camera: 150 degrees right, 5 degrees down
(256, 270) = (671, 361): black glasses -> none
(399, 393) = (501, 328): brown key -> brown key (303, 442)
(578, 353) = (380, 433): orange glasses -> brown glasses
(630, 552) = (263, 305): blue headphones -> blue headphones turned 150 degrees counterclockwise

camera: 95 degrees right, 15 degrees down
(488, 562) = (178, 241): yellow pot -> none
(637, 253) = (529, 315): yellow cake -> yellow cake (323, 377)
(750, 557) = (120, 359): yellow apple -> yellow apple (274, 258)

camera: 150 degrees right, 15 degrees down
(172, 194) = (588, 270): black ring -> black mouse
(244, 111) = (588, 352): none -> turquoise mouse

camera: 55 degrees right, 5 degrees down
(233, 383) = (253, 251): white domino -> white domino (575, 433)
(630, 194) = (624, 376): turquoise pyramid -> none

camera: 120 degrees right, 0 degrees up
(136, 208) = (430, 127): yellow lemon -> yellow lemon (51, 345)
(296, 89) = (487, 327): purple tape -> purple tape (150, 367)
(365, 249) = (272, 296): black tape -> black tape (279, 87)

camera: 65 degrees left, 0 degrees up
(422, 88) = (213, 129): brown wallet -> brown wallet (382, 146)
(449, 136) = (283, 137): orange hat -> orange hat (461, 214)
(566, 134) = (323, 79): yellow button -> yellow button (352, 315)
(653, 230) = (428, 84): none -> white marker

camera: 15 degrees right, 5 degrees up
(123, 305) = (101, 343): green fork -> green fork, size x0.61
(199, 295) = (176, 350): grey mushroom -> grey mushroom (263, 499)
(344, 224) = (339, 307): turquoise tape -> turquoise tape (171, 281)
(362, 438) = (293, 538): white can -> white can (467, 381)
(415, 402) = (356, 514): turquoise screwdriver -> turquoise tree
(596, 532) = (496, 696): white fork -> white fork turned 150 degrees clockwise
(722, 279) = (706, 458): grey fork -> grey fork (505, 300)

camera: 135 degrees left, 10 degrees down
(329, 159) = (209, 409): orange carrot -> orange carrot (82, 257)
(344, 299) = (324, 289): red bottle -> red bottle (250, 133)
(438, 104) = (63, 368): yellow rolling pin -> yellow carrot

----------------

*WHAT THIS TASK INVOLVES*: Every single line of the data above must be set down again exactly.

*ANSWER SECTION*:
camera: 150 degrees right, 5 degrees down
(256, 270) = (671, 361): black glasses -> none
(399, 393) = (501, 328): brown key -> brown key (303, 442)
(578, 353) = (380, 433): orange glasses -> brown glasses
(630, 552) = (263, 305): blue headphones -> blue headphones turned 150 degrees counterclockwise

camera: 95 degrees right, 15 degrees down
(488, 562) = (178, 241): yellow pot -> none
(637, 253) = (529, 315): yellow cake -> yellow cake (323, 377)
(750, 557) = (120, 359): yellow apple -> yellow apple (274, 258)

camera: 150 degrees right, 15 degrees down
(172, 194) = (588, 270): black ring -> black mouse
(244, 111) = (588, 352): none -> turquoise mouse

camera: 55 degrees right, 5 degrees down
(233, 383) = (253, 251): white domino -> white domino (575, 433)
(630, 194) = (624, 376): turquoise pyramid -> none

camera: 120 degrees right, 0 degrees up
(136, 208) = (430, 127): yellow lemon -> yellow lemon (51, 345)
(296, 89) = (487, 327): purple tape -> purple tape (150, 367)
(365, 249) = (272, 296): black tape -> black tape (279, 87)

camera: 65 degrees left, 0 degrees up
(422, 88) = (213, 129): brown wallet -> brown wallet (382, 146)
(449, 136) = (283, 137): orange hat -> orange hat (461, 214)
(566, 134) = (323, 79): yellow button -> yellow button (352, 315)
(653, 230) = (428, 84): none -> white marker

camera: 15 degrees right, 5 degrees up
(123, 305) = (101, 343): green fork -> green fork, size x0.61
(199, 295) = (176, 350): grey mushroom -> grey mushroom (263, 499)
(344, 224) = (339, 307): turquoise tape -> turquoise tape (171, 281)
(362, 438) = (293, 538): white can -> white can (467, 381)
(415, 402) = (356, 514): turquoise screwdriver -> turquoise tree
(596, 532) = (496, 696): white fork -> white fork turned 150 degrees clockwise
(722, 279) = (706, 458): grey fork -> grey fork (505, 300)

camera: 135 degrees left, 10 degrees down
(329, 159) = (209, 409): orange carrot -> orange carrot (82, 257)
(344, 299) = (324, 289): red bottle -> red bottle (250, 133)
(438, 104) = (63, 368): yellow rolling pin -> yellow carrot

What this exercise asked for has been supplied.